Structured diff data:
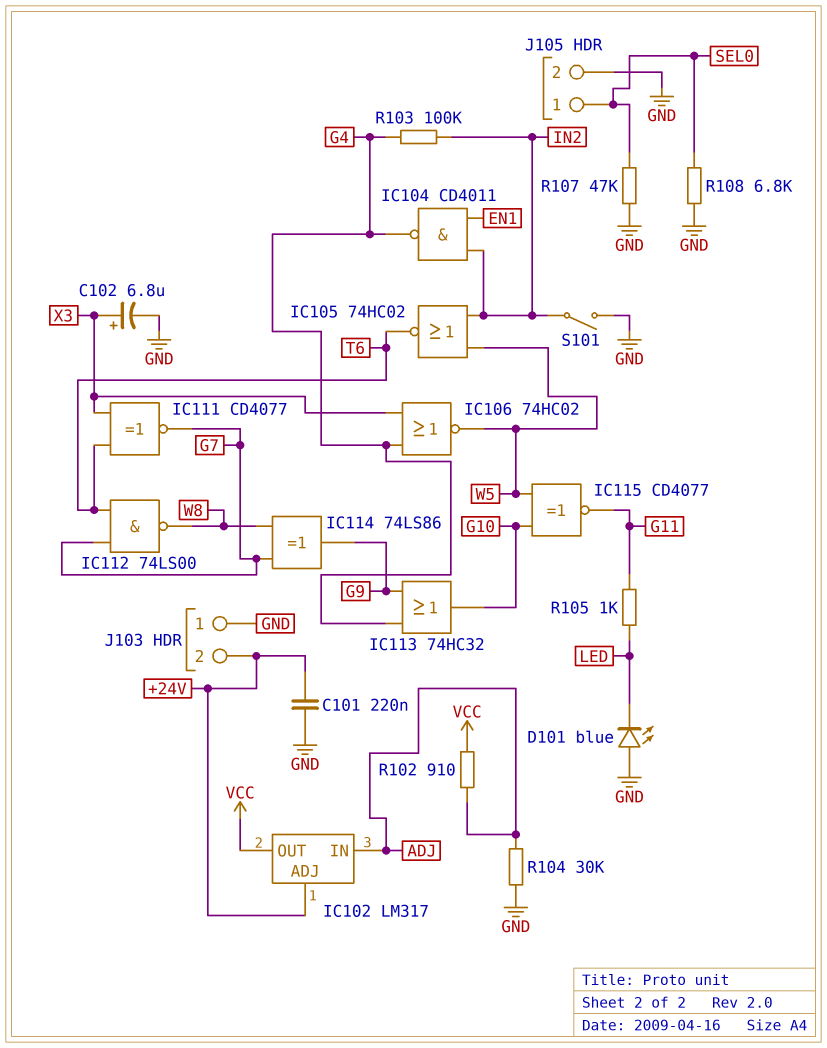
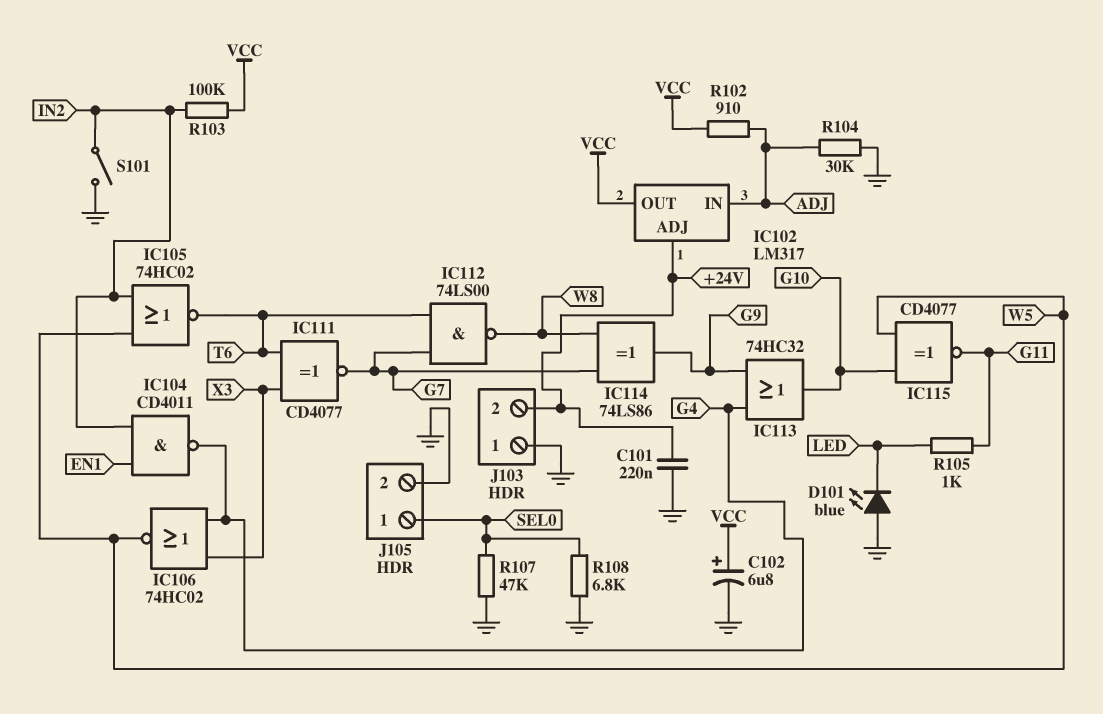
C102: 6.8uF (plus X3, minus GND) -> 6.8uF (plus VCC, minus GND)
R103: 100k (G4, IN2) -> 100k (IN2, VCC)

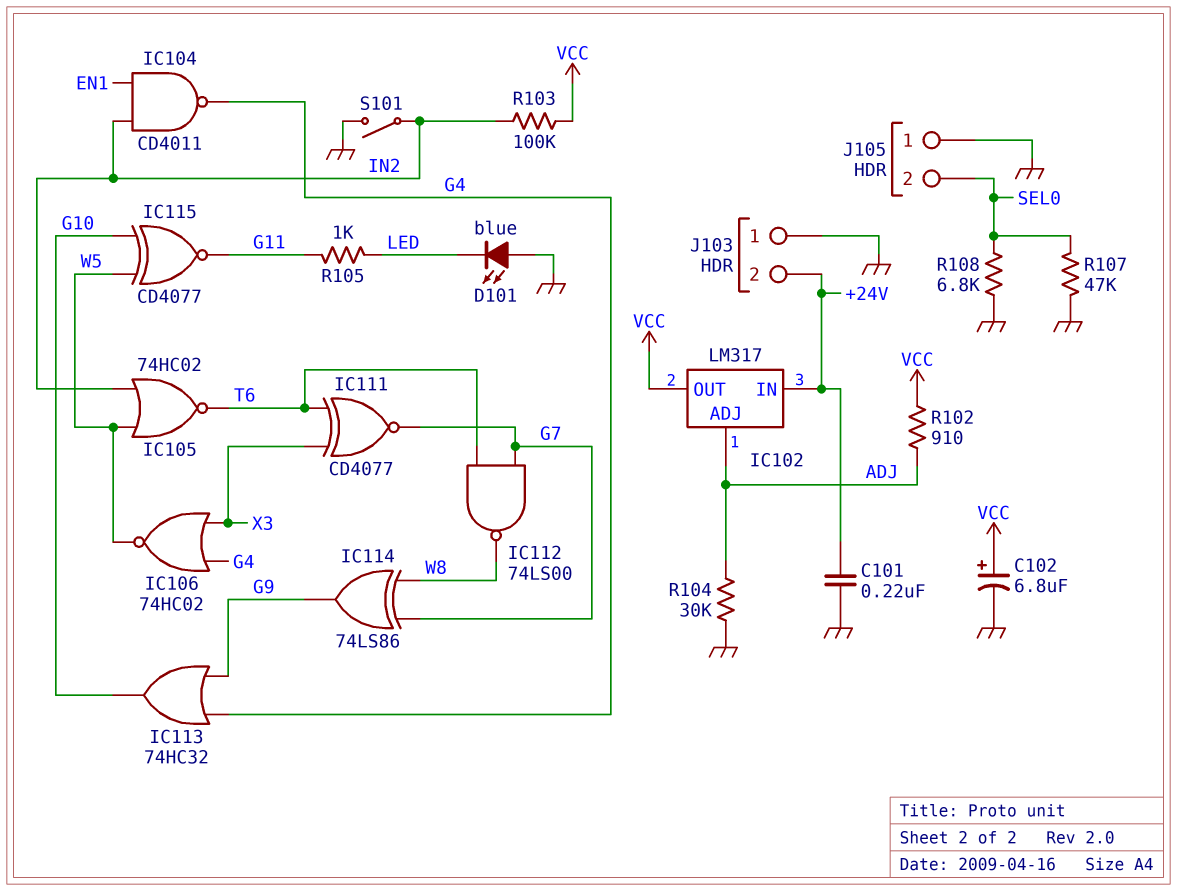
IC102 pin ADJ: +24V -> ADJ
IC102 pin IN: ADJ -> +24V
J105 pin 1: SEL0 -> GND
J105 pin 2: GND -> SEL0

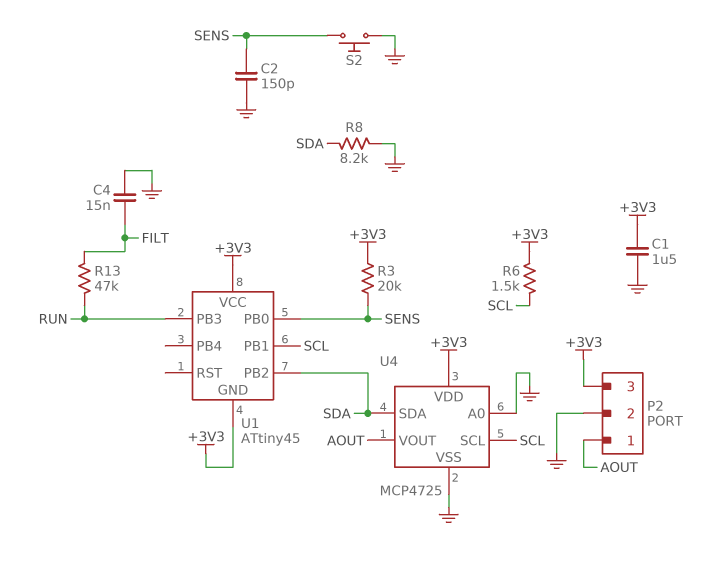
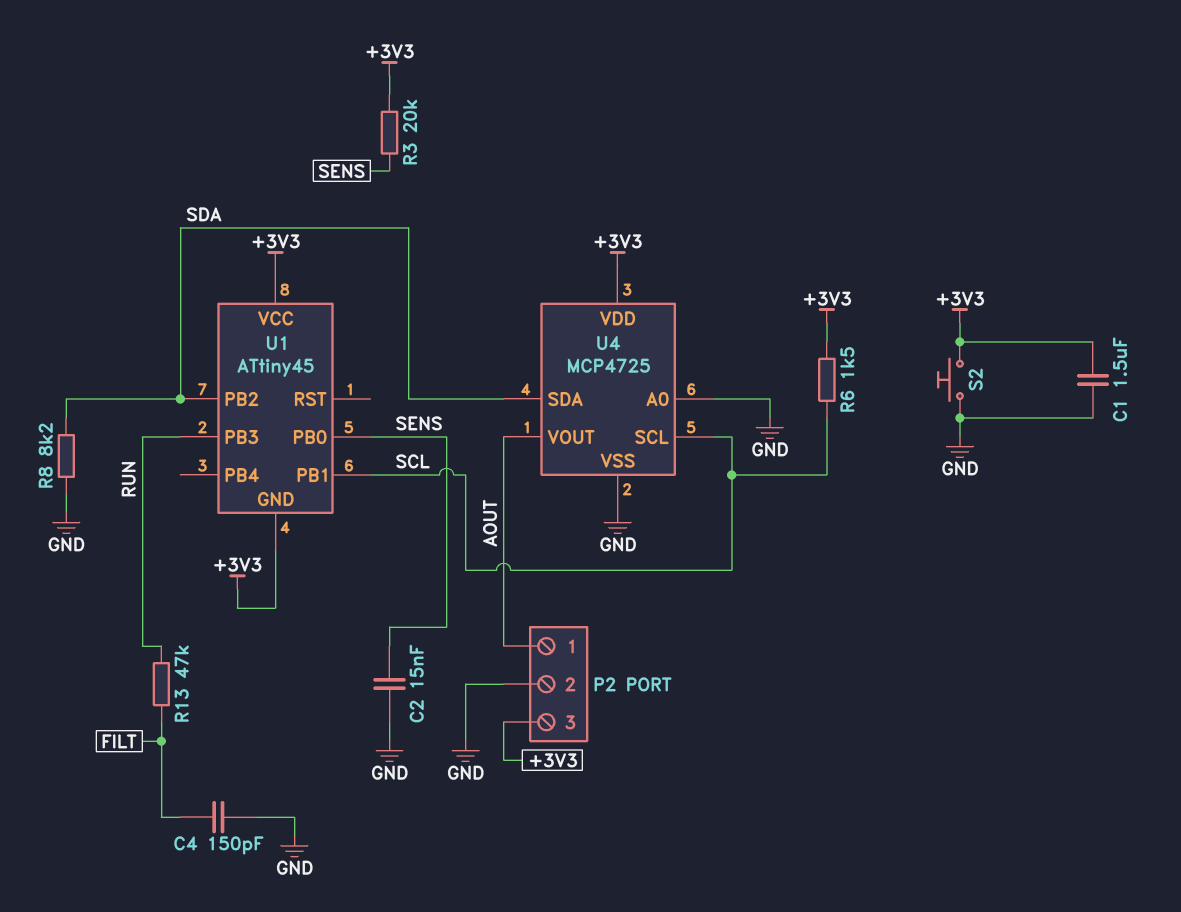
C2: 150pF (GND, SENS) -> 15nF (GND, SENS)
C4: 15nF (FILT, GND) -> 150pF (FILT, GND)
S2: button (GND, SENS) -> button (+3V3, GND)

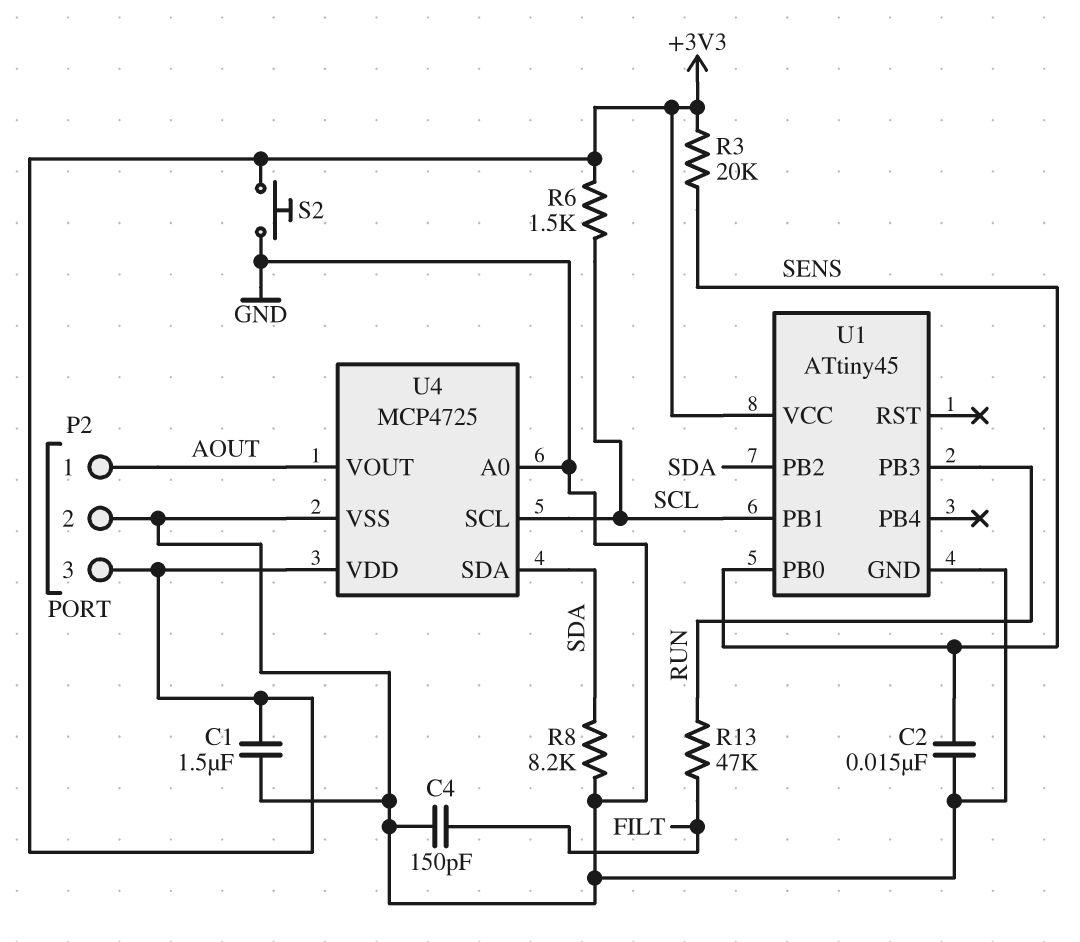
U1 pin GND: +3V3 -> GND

== Task instructions ==
Your reply should restate every entry exactly, with the pictures left out.

== Response below ==
C102: 6.8uF (plus X3, minus GND) -> 6.8uF (plus VCC, minus GND)
R103: 100k (G4, IN2) -> 100k (IN2, VCC)

IC102 pin ADJ: +24V -> ADJ
IC102 pin IN: ADJ -> +24V
J105 pin 1: SEL0 -> GND
J105 pin 2: GND -> SEL0

C2: 150pF (GND, SENS) -> 15nF (GND, SENS)
C4: 15nF (FILT, GND) -> 150pF (FILT, GND)
S2: button (GND, SENS) -> button (+3V3, GND)

U1 pin GND: +3V3 -> GND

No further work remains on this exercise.